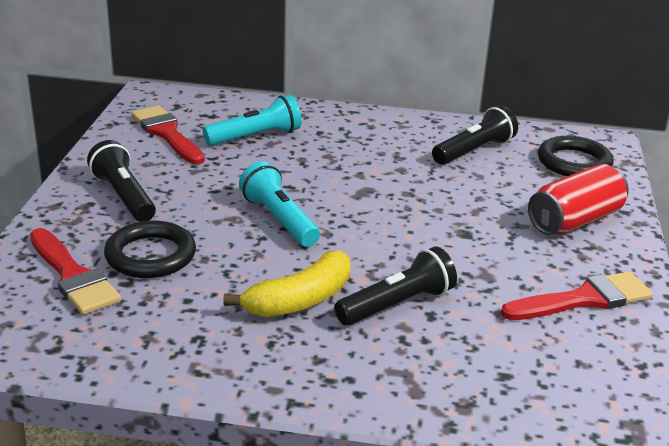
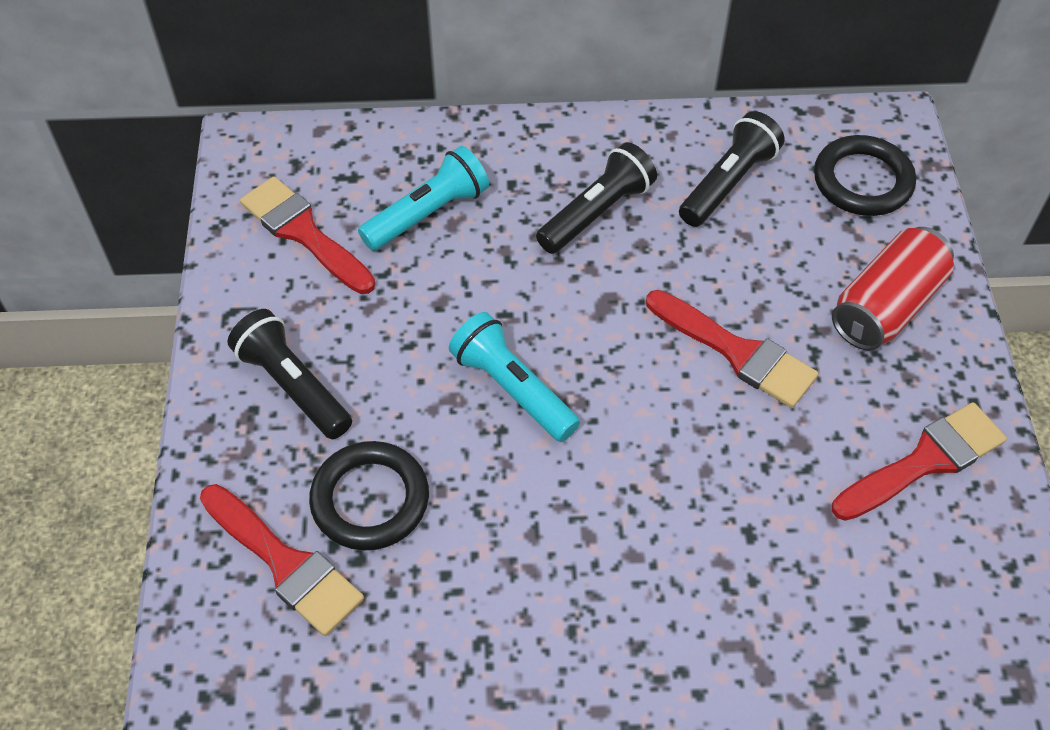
camera: 10 degrees left, 25 degrees up
(299, 300) = (584, 543): yellow banana -> none
(397, 304) = (704, 524): black flashlight -> black flashlight (596, 212)
(453, 226) = (737, 352): none -> red brush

• **REQUIREMENT**: The answer is a portion of the data. Write out exactly the line with "(397, 304) = (704, 524): black" and all lines after it.

• **SOLVED EXERCISE**:
(397, 304) = (704, 524): black flashlight -> black flashlight (596, 212)
(453, 226) = (737, 352): none -> red brush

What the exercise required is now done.